---- Listed entries

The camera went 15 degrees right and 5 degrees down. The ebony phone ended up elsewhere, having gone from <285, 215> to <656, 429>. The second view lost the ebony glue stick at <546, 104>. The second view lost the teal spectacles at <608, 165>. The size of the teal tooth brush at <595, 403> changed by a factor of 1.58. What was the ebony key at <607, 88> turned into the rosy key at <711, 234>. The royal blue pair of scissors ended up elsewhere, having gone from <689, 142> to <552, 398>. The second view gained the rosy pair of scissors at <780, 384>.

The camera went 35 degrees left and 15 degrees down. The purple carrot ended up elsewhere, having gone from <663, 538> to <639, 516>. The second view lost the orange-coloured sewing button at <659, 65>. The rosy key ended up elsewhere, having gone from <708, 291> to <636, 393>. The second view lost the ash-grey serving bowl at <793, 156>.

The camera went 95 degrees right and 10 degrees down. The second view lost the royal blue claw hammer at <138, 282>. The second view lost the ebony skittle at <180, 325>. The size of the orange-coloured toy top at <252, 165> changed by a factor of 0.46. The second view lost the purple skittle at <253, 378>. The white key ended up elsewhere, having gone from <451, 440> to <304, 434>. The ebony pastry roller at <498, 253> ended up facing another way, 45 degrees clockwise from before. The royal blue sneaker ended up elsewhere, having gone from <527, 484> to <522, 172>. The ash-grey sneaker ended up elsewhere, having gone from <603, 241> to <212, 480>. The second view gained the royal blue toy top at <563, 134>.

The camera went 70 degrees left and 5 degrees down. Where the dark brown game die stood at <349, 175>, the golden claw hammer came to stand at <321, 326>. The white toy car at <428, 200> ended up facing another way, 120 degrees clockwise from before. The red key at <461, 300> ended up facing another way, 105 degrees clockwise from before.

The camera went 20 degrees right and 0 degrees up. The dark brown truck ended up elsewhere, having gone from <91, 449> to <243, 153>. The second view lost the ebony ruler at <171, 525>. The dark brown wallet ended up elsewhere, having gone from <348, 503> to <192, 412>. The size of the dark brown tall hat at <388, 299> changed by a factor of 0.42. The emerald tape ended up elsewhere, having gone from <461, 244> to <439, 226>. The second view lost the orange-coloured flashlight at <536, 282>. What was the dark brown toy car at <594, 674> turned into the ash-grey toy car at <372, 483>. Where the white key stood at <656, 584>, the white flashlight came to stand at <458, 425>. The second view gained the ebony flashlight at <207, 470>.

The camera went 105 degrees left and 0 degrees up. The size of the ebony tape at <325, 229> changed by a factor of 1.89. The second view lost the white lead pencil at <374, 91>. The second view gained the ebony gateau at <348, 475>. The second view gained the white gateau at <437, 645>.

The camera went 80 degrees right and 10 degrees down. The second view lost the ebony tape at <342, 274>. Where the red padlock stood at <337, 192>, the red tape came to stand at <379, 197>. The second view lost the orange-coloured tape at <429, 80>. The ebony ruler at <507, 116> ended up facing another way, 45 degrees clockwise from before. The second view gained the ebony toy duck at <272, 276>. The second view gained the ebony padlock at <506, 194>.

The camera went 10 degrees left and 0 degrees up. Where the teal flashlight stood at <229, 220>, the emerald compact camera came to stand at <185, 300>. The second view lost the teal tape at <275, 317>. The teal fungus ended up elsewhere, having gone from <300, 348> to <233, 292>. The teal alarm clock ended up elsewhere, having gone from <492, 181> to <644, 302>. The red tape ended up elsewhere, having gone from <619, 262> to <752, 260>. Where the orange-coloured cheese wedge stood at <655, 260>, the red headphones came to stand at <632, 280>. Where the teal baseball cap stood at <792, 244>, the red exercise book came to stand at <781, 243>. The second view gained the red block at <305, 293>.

--------

### Exercise details
Each of the records above is to be reproduced word for word.

### Answer box
The camera went 15 degrees right and 5 degrees down. The ebony phone ended up elsewhere, having gone from <285, 215> to <656, 429>. The second view lost the ebony glue stick at <546, 104>. The second view lost the teal spectacles at <608, 165>. The size of the teal tooth brush at <595, 403> changed by a factor of 1.58. What was the ebony key at <607, 88> turned into the rosy key at <711, 234>. The royal blue pair of scissors ended up elsewhere, having gone from <689, 142> to <552, 398>. The second view gained the rosy pair of scissors at <780, 384>.

The camera went 35 degrees left and 15 degrees down. The purple carrot ended up elsewhere, having gone from <663, 538> to <639, 516>. The second view lost the orange-coloured sewing button at <659, 65>. The rosy key ended up elsewhere, having gone from <708, 291> to <636, 393>. The second view lost the ash-grey serving bowl at <793, 156>.

The camera went 95 degrees right and 10 degrees down. The second view lost the royal blue claw hammer at <138, 282>. The second view lost the ebony skittle at <180, 325>. The size of the orange-coloured toy top at <252, 165> changed by a factor of 0.46. The second view lost the purple skittle at <253, 378>. The white key ended up elsewhere, having gone from <451, 440> to <304, 434>. The ebony pastry roller at <498, 253> ended up facing another way, 45 degrees clockwise from before. The royal blue sneaker ended up elsewhere, having gone from <527, 484> to <522, 172>. The ash-grey sneaker ended up elsewhere, having gone from <603, 241> to <212, 480>. The second view gained the royal blue toy top at <563, 134>.

The camera went 70 degrees left and 5 degrees down. Where the dark brown game die stood at <349, 175>, the golden claw hammer came to stand at <321, 326>. The white toy car at <428, 200> ended up facing another way, 120 degrees clockwise from before. The red key at <461, 300> ended up facing another way, 105 degrees clockwise from before.

The camera went 20 degrees right and 0 degrees up. The dark brown truck ended up elsewhere, having gone from <91, 449> to <243, 153>. The second view lost the ebony ruler at <171, 525>. The dark brown wallet ended up elsewhere, having gone from <348, 503> to <192, 412>. The size of the dark brown tall hat at <388, 299> changed by a factor of 0.42. The emerald tape ended up elsewhere, having gone from <461, 244> to <439, 226>. The second view lost the orange-coloured flashlight at <536, 282>. What was the dark brown toy car at <594, 674> turned into the ash-grey toy car at <372, 483>. Where the white key stood at <656, 584>, the white flashlight came to stand at <458, 425>. The second view gained the ebony flashlight at <207, 470>.

The camera went 105 degrees left and 0 degrees up. The size of the ebony tape at <325, 229> changed by a factor of 1.89. The second view lost the white lead pencil at <374, 91>. The second view gained the ebony gateau at <348, 475>. The second view gained the white gateau at <437, 645>.

The camera went 80 degrees right and 10 degrees down. The second view lost the ebony tape at <342, 274>. Where the red padlock stood at <337, 192>, the red tape came to stand at <379, 197>. The second view lost the orange-coloured tape at <429, 80>. The ebony ruler at <507, 116> ended up facing another way, 45 degrees clockwise from before. The second view gained the ebony toy duck at <272, 276>. The second view gained the ebony padlock at <506, 194>.

The camera went 10 degrees left and 0 degrees up. Where the teal flashlight stood at <229, 220>, the emerald compact camera came to stand at <185, 300>. The second view lost the teal tape at <275, 317>. The teal fungus ended up elsewhere, having gone from <300, 348> to <233, 292>. The teal alarm clock ended up elsewhere, having gone from <492, 181> to <644, 302>. The red tape ended up elsewhere, having gone from <619, 262> to <752, 260>. Where the orange-coloured cheese wedge stood at <655, 260>, the red headphones came to stand at <632, 280>. Where the teal baseball cap stood at <792, 244>, the red exercise book came to stand at <781, 243>. The second view gained the red block at <305, 293>.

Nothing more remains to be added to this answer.